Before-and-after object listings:
--- START ---
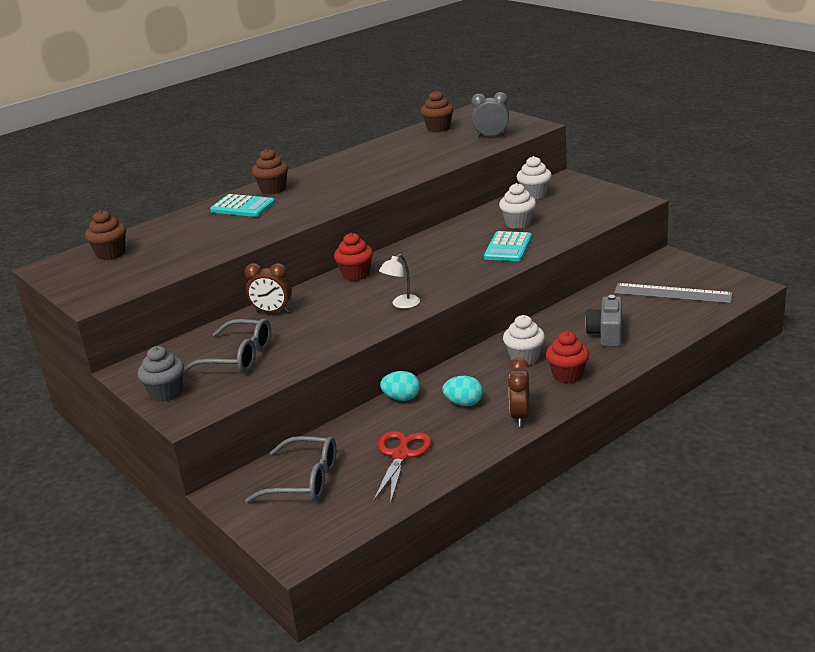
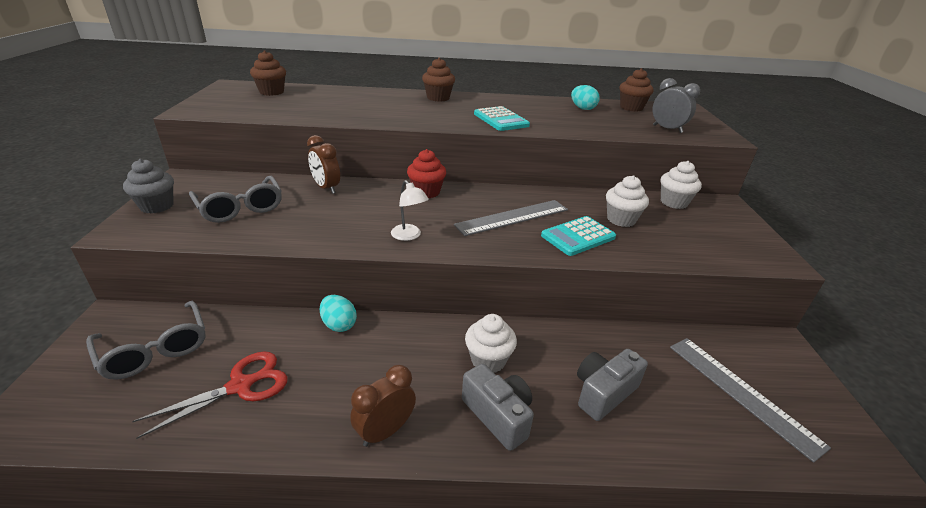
camera: 35 degrees right, 5 degrees up
(243, 207) = (397, 100): turquoise calculator -> turquoise calculator (501, 120)
(401, 304) = (409, 236): white lamp -> white lamp turned 120 degrees counterclockwise
(447, 258) = (512, 217): none -> grey ruler
(464, 403) = (369, 370): turquoise egg -> turquoise egg (582, 108)
(567, 375) = (498, 415): red cupcake -> grey camera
--- END ---
— TASK GOAL —
Read through the entries and copy every line that includes "camera".

— RESULT FOR THIS TASK —
camera: 35 degrees right, 5 degrees up
(567, 375) = (498, 415): red cupcake -> grey camera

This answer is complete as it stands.